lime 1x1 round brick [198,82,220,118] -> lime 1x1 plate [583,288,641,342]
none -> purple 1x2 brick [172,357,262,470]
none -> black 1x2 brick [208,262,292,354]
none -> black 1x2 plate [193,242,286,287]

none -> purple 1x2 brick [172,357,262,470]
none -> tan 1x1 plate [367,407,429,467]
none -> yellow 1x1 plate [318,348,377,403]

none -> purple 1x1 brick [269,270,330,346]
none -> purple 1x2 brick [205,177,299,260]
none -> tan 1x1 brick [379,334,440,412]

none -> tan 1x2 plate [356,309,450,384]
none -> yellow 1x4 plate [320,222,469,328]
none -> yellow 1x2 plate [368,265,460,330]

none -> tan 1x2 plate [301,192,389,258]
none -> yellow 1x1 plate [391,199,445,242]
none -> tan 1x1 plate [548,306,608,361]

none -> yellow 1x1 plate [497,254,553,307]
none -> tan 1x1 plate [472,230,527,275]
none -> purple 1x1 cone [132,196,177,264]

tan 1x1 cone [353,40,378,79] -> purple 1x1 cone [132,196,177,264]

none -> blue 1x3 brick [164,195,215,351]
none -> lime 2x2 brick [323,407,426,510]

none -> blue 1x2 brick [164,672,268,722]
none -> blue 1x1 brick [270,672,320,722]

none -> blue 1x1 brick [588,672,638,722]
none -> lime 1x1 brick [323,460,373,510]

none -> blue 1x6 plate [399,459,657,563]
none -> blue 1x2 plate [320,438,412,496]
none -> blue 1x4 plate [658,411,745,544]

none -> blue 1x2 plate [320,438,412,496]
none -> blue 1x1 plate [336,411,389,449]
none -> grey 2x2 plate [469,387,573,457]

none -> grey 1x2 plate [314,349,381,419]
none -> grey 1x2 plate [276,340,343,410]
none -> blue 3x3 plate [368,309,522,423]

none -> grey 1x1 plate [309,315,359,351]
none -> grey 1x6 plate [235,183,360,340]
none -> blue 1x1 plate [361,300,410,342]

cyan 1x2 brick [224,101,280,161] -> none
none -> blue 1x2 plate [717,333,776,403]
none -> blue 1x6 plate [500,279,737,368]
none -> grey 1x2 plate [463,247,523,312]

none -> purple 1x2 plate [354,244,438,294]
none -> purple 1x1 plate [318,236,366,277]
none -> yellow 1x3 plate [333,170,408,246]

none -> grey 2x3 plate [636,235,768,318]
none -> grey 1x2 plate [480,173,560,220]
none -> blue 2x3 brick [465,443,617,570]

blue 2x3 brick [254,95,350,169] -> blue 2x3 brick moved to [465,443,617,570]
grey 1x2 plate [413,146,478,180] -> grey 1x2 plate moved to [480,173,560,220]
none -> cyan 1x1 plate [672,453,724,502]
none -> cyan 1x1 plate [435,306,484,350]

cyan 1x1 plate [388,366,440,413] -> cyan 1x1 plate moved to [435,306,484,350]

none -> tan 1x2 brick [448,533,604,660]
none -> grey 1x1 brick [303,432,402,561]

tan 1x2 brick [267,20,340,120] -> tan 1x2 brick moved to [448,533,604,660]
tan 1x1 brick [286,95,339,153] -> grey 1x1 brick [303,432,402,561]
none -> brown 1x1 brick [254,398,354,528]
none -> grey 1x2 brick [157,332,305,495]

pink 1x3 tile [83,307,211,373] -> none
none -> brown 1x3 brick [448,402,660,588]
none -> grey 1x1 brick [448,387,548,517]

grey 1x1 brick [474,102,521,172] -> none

• • •

* To do: Only the lines from the one bearing "none -> yellow 1x3 plate [333,170,408,246]" through the end of the entries above belong in the answer, each one exactly as given.

* Answer for this exercise:
none -> yellow 1x3 plate [333,170,408,246]

none -> grey 2x3 plate [636,235,768,318]
none -> grey 1x2 plate [480,173,560,220]
none -> blue 2x3 brick [465,443,617,570]

blue 2x3 brick [254,95,350,169] -> blue 2x3 brick moved to [465,443,617,570]
grey 1x2 plate [413,146,478,180] -> grey 1x2 plate moved to [480,173,560,220]
none -> cyan 1x1 plate [672,453,724,502]
none -> cyan 1x1 plate [435,306,484,350]

cyan 1x1 plate [388,366,440,413] -> cyan 1x1 plate moved to [435,306,484,350]

none -> tan 1x2 brick [448,533,604,660]
none -> grey 1x1 brick [303,432,402,561]

tan 1x2 brick [267,20,340,120] -> tan 1x2 brick moved to [448,533,604,660]
tan 1x1 brick [286,95,339,153] -> grey 1x1 brick [303,432,402,561]
none -> brown 1x1 brick [254,398,354,528]
none -> grey 1x2 brick [157,332,305,495]

pink 1x3 tile [83,307,211,373] -> none
none -> brown 1x3 brick [448,402,660,588]
none -> grey 1x1 brick [448,387,548,517]

grey 1x1 brick [474,102,521,172] -> none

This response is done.